### PROBLEM DETAILS
Exact repetition is required: reproduce every line of the data.

(Recorded data)

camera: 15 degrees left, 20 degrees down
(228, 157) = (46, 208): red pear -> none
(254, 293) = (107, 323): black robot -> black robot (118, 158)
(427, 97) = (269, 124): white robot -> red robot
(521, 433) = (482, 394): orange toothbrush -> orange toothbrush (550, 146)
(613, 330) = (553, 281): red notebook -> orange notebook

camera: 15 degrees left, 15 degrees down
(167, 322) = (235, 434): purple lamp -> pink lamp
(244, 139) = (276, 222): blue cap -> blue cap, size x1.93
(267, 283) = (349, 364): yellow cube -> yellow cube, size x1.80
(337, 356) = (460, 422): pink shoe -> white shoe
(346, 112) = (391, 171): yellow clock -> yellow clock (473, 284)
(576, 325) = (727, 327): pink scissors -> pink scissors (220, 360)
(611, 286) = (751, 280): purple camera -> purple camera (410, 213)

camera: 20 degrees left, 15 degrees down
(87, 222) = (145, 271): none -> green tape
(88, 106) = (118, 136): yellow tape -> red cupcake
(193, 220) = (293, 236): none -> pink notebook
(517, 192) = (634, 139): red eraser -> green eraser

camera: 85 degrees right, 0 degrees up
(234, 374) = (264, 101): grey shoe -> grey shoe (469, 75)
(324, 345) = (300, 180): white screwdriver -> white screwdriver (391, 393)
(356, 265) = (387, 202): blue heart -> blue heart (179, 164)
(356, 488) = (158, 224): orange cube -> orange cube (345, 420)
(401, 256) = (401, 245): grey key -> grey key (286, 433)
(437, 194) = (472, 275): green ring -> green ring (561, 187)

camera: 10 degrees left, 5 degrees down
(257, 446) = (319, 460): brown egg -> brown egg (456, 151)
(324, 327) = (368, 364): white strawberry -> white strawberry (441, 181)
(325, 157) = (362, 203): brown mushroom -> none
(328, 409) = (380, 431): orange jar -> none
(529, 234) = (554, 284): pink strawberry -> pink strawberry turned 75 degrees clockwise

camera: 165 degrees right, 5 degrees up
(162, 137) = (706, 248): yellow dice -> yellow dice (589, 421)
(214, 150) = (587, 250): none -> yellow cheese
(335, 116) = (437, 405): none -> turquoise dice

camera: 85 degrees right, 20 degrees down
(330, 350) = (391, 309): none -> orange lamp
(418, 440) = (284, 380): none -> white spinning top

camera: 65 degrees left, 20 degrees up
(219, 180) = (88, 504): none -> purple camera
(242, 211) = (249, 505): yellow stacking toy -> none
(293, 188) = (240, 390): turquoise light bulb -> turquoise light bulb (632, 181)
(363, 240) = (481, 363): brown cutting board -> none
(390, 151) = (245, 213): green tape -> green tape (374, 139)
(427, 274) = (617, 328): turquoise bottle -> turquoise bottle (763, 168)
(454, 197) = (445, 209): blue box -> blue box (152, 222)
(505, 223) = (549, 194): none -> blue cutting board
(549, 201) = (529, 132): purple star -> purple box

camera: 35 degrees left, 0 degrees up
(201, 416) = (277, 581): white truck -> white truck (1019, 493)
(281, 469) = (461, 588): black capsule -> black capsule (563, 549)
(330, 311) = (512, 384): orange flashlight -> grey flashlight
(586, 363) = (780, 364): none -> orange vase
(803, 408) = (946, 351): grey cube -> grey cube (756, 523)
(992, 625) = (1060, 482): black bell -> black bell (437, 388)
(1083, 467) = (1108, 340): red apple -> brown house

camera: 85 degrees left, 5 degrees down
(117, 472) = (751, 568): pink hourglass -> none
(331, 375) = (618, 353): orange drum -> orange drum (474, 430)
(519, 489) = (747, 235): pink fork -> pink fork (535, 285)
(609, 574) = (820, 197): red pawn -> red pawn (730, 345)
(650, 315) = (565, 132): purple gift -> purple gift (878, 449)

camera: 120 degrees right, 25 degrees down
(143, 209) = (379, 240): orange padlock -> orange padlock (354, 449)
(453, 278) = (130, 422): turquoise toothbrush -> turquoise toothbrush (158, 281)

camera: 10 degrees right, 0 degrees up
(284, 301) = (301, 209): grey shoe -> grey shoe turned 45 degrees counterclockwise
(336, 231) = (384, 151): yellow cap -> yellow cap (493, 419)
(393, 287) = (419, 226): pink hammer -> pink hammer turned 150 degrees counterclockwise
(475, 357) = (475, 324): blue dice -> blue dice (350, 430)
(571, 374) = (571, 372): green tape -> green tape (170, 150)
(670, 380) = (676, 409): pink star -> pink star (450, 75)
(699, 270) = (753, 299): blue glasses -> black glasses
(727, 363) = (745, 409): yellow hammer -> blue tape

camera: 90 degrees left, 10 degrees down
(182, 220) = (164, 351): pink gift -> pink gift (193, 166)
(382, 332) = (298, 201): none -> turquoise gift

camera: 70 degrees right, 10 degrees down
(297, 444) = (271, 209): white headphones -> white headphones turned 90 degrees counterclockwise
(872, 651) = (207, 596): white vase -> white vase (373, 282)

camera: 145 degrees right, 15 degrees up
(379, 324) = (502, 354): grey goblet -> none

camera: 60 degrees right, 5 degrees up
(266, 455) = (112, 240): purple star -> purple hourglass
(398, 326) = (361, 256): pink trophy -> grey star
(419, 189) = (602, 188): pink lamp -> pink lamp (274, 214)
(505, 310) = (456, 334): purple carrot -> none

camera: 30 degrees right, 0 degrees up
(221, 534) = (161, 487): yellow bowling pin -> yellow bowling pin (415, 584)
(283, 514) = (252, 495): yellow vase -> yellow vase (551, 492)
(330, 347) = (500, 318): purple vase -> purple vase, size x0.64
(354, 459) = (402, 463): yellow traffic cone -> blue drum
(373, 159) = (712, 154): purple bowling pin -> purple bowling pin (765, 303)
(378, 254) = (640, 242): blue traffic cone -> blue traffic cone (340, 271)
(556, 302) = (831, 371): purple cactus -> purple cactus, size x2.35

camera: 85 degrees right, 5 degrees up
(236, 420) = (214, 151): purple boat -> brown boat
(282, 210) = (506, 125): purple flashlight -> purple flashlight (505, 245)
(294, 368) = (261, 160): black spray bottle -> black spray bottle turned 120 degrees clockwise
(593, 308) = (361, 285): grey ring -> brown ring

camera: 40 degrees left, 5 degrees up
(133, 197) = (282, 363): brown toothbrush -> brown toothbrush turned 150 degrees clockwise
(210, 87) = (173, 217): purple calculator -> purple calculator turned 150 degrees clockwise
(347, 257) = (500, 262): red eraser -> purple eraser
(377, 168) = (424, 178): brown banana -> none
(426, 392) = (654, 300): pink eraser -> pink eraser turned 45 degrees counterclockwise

### ANSWER SPACE
camera: 15 degrees left, 20 degrees down
(228, 157) = (46, 208): red pear -> none
(254, 293) = (107, 323): black robot -> black robot (118, 158)
(427, 97) = (269, 124): white robot -> red robot
(521, 433) = (482, 394): orange toothbrush -> orange toothbrush (550, 146)
(613, 330) = (553, 281): red notebook -> orange notebook

camera: 15 degrees left, 15 degrees down
(167, 322) = (235, 434): purple lamp -> pink lamp
(244, 139) = (276, 222): blue cap -> blue cap, size x1.93
(267, 283) = (349, 364): yellow cube -> yellow cube, size x1.80
(337, 356) = (460, 422): pink shoe -> white shoe
(346, 112) = (391, 171): yellow clock -> yellow clock (473, 284)
(576, 325) = (727, 327): pink scissors -> pink scissors (220, 360)
(611, 286) = (751, 280): purple camera -> purple camera (410, 213)

camera: 20 degrees left, 15 degrees down
(87, 222) = (145, 271): none -> green tape
(88, 106) = (118, 136): yellow tape -> red cupcake
(193, 220) = (293, 236): none -> pink notebook
(517, 192) = (634, 139): red eraser -> green eraser

camera: 85 degrees right, 0 degrees up
(234, 374) = (264, 101): grey shoe -> grey shoe (469, 75)
(324, 345) = (300, 180): white screwdriver -> white screwdriver (391, 393)
(356, 265) = (387, 202): blue heart -> blue heart (179, 164)
(356, 488) = (158, 224): orange cube -> orange cube (345, 420)
(401, 256) = (401, 245): grey key -> grey key (286, 433)
(437, 194) = (472, 275): green ring -> green ring (561, 187)

camera: 10 degrees left, 5 degrees down
(257, 446) = (319, 460): brown egg -> brown egg (456, 151)
(324, 327) = (368, 364): white strawberry -> white strawberry (441, 181)
(325, 157) = (362, 203): brown mushroom -> none
(328, 409) = (380, 431): orange jar -> none
(529, 234) = (554, 284): pink strawberry -> pink strawberry turned 75 degrees clockwise

camera: 165 degrees right, 5 degrees up
(162, 137) = (706, 248): yellow dice -> yellow dice (589, 421)
(214, 150) = (587, 250): none -> yellow cheese
(335, 116) = (437, 405): none -> turquoise dice

camera: 85 degrees right, 20 degrees down
(330, 350) = (391, 309): none -> orange lamp
(418, 440) = (284, 380): none -> white spinning top

camera: 65 degrees left, 20 degrees up
(219, 180) = (88, 504): none -> purple camera
(242, 211) = (249, 505): yellow stacking toy -> none
(293, 188) = (240, 390): turquoise light bulb -> turquoise light bulb (632, 181)
(363, 240) = (481, 363): brown cutting board -> none
(390, 151) = (245, 213): green tape -> green tape (374, 139)
(427, 274) = (617, 328): turquoise bottle -> turquoise bottle (763, 168)
(454, 197) = (445, 209): blue box -> blue box (152, 222)
(505, 223) = (549, 194): none -> blue cutting board
(549, 201) = (529, 132): purple star -> purple box

camera: 35 degrees left, 0 degrees up
(201, 416) = (277, 581): white truck -> white truck (1019, 493)
(281, 469) = (461, 588): black capsule -> black capsule (563, 549)
(330, 311) = (512, 384): orange flashlight -> grey flashlight
(586, 363) = (780, 364): none -> orange vase
(803, 408) = (946, 351): grey cube -> grey cube (756, 523)
(992, 625) = (1060, 482): black bell -> black bell (437, 388)
(1083, 467) = (1108, 340): red apple -> brown house

camera: 85 degrees left, 5 degrees down
(117, 472) = (751, 568): pink hourglass -> none
(331, 375) = (618, 353): orange drum -> orange drum (474, 430)
(519, 489) = (747, 235): pink fork -> pink fork (535, 285)
(609, 574) = (820, 197): red pawn -> red pawn (730, 345)
(650, 315) = (565, 132): purple gift -> purple gift (878, 449)

camera: 120 degrees right, 25 degrees down
(143, 209) = (379, 240): orange padlock -> orange padlock (354, 449)
(453, 278) = (130, 422): turquoise toothbrush -> turquoise toothbrush (158, 281)

camera: 10 degrees right, 0 degrees up
(284, 301) = (301, 209): grey shoe -> grey shoe turned 45 degrees counterclockwise
(336, 231) = (384, 151): yellow cap -> yellow cap (493, 419)
(393, 287) = (419, 226): pink hammer -> pink hammer turned 150 degrees counterclockwise
(475, 357) = (475, 324): blue dice -> blue dice (350, 430)
(571, 374) = (571, 372): green tape -> green tape (170, 150)
(670, 380) = (676, 409): pink star -> pink star (450, 75)
(699, 270) = (753, 299): blue glasses -> black glasses
(727, 363) = (745, 409): yellow hammer -> blue tape

camera: 90 degrees left, 10 degrees down
(182, 220) = (164, 351): pink gift -> pink gift (193, 166)
(382, 332) = (298, 201): none -> turquoise gift

camera: 70 degrees right, 10 degrees down
(297, 444) = (271, 209): white headphones -> white headphones turned 90 degrees counterclockwise
(872, 651) = (207, 596): white vase -> white vase (373, 282)

camera: 145 degrees right, 15 degrees up
(379, 324) = (502, 354): grey goblet -> none

camera: 60 degrees right, 5 degrees up
(266, 455) = (112, 240): purple star -> purple hourglass
(398, 326) = (361, 256): pink trophy -> grey star
(419, 189) = (602, 188): pink lamp -> pink lamp (274, 214)
(505, 310) = (456, 334): purple carrot -> none

camera: 30 degrees right, 0 degrees up
(221, 534) = (161, 487): yellow bowling pin -> yellow bowling pin (415, 584)
(283, 514) = (252, 495): yellow vase -> yellow vase (551, 492)
(330, 347) = (500, 318): purple vase -> purple vase, size x0.64
(354, 459) = (402, 463): yellow traffic cone -> blue drum
(373, 159) = (712, 154): purple bowling pin -> purple bowling pin (765, 303)
(378, 254) = (640, 242): blue traffic cone -> blue traffic cone (340, 271)
(556, 302) = (831, 371): purple cactus -> purple cactus, size x2.35

camera: 85 degrees right, 5 degrees up
(236, 420) = (214, 151): purple boat -> brown boat
(282, 210) = (506, 125): purple flashlight -> purple flashlight (505, 245)
(294, 368) = (261, 160): black spray bottle -> black spray bottle turned 120 degrees clockwise
(593, 308) = (361, 285): grey ring -> brown ring

camera: 40 degrees left, 5 degrees up
(133, 197) = (282, 363): brown toothbrush -> brown toothbrush turned 150 degrees clockwise
(210, 87) = (173, 217): purple calculator -> purple calculator turned 150 degrees clockwise
(347, 257) = (500, 262): red eraser -> purple eraser
(377, 168) = (424, 178): brown banana -> none
(426, 392) = (654, 300): pink eraser -> pink eraser turned 45 degrees counterclockwise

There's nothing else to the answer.